## How to complete this task
The required output is a copy of each line in the material below that includes "yellow".

## Study material
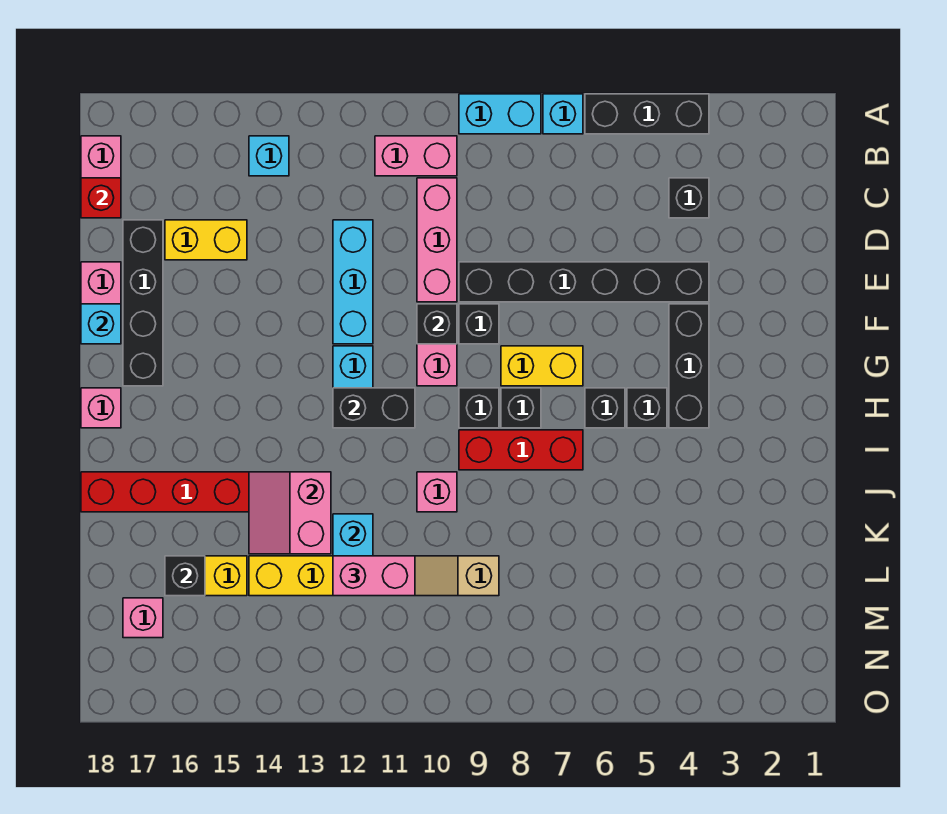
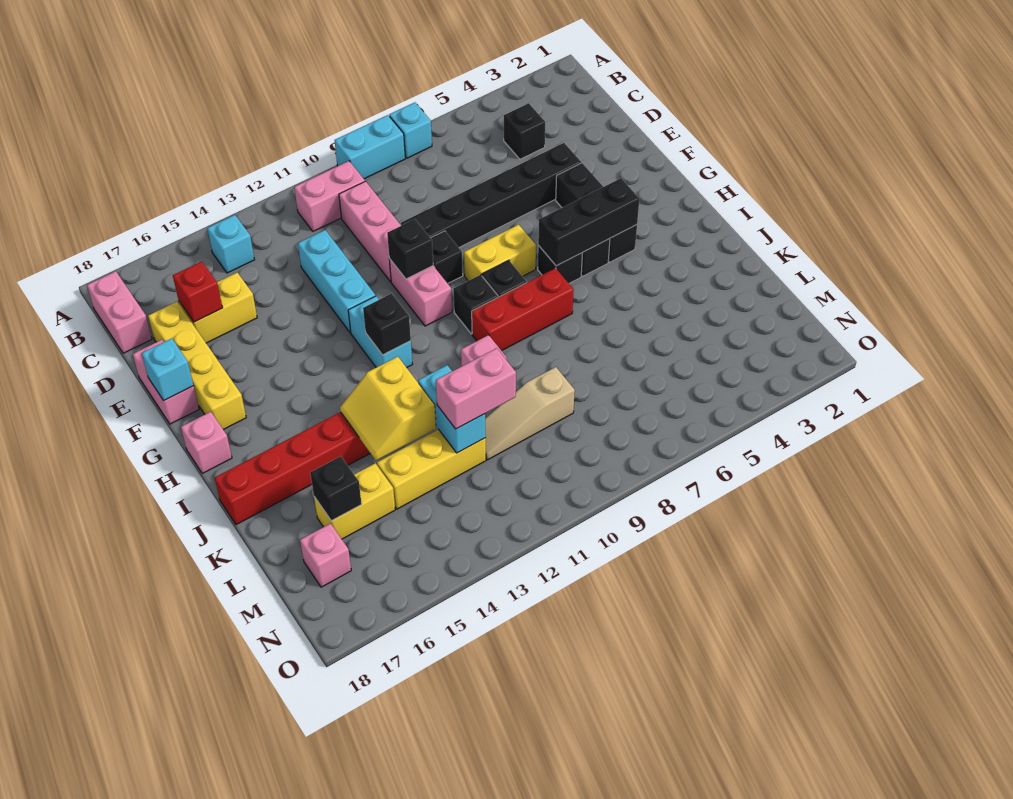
black brick A4:A6 level 1 -> black brick H4:H6 level 2
red brick C18 level 2 -> red brick D16 level 2
black brick D17:G17 level 1 -> yellow brick D17:G17 level 1
black brick H11:H12 level 2 -> black brick H12 level 2
pink slope J13:K14 level 2 top 13 -> yellow slope J13:K14 level 2 top 13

## Response to this exercise
black brick D17:G17 level 1 -> yellow brick D17:G17 level 1
pink slope J13:K14 level 2 top 13 -> yellow slope J13:K14 level 2 top 13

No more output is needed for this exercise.